WHAT YOU HAVE TO DO :: The finished copy must match the records exactly, except that it contains no pictures.
★ ★ ★ ★ ★ ★ ★
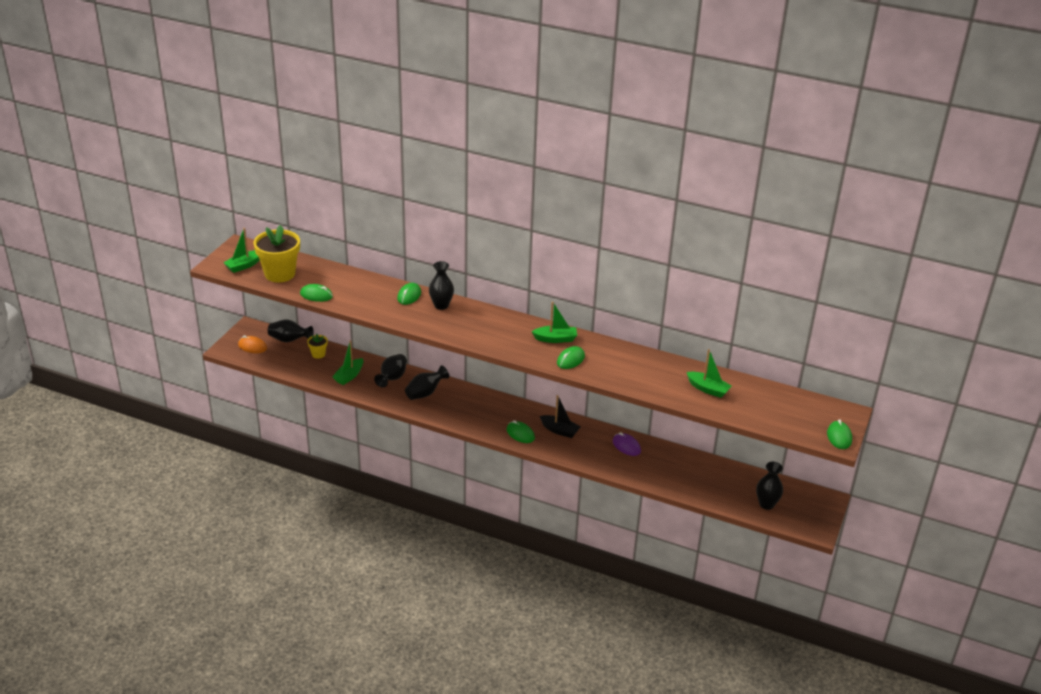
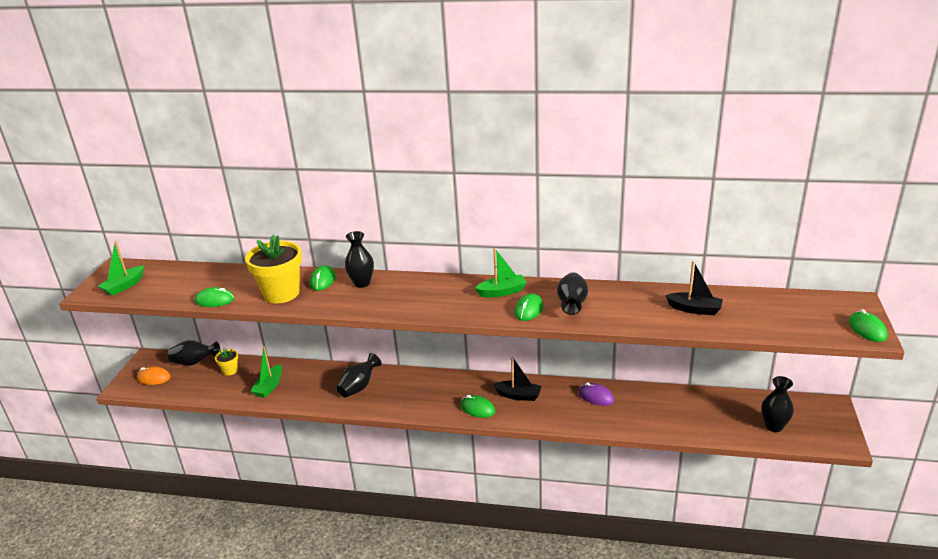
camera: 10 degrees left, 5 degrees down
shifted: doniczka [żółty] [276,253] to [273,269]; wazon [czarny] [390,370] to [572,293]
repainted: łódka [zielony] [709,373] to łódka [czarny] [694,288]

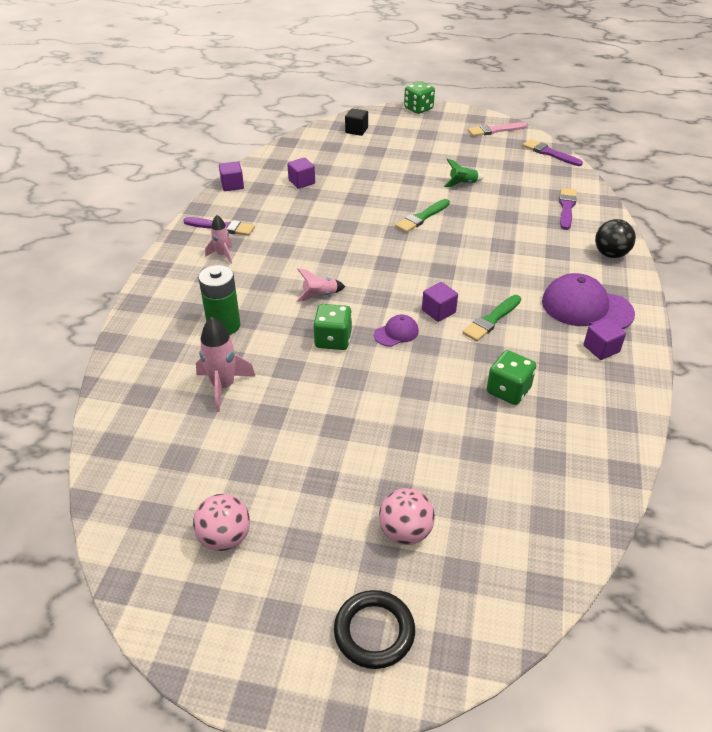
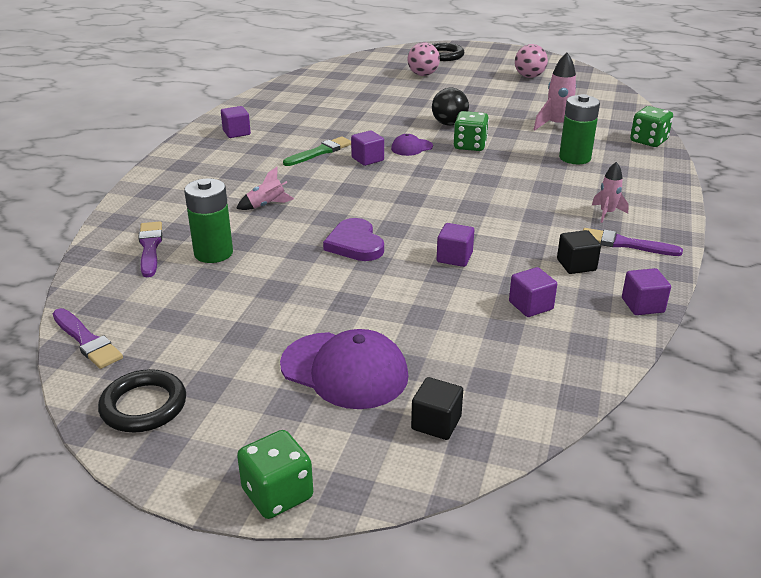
camera: 175 degrees left, 10 degrees down
gone: rakieta [zielony] [463,173]
new: bateria [zielony] [208,220]; sześcian [fioletowy] [455,245]; sześcian [czarny] [579,252]
shifted: rakieta [różowy] [320,285] to [265,188]; czapka [fioletowy] [588,301] to [344,369]; piłka [czarny] [615,238] to [450,107]; kostka do gry [zielony] [511,377] to [651,126]
swapped: pędzel [różowy] [497,129] to pierścień [czarny] [142,400]; pędzel [zielony] [422,216] to serce [fioletowy] [353,239]
rotated: pędzel [fioletowy] [568,209] = [150,249] 150 degrees clockwise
★ ★ ★ ★ ★ ★ ★
EXPECTED OUTPUT ::
camera: 10 degrees left, 5 degrees down
shifted: doniczka [żółty] [276,253] to [273,269]; wazon [czarny] [390,370] to [572,293]
repainted: łódka [zielony] [709,373] to łódka [czarny] [694,288]

camera: 175 degrees left, 10 degrees down
gone: rakieta [zielony] [463,173]
new: bateria [zielony] [208,220]; sześcian [fioletowy] [455,245]; sześcian [czarny] [579,252]
shifted: rakieta [różowy] [320,285] to [265,188]; czapka [fioletowy] [588,301] to [344,369]; piłka [czarny] [615,238] to [450,107]; kostka do gry [zielony] [511,377] to [651,126]
swapped: pędzel [różowy] [497,129] to pierścień [czarny] [142,400]; pędzel [zielony] [422,216] to serce [fioletowy] [353,239]
rotated: pędzel [fioletowy] [568,209] = [150,249] 150 degrees clockwise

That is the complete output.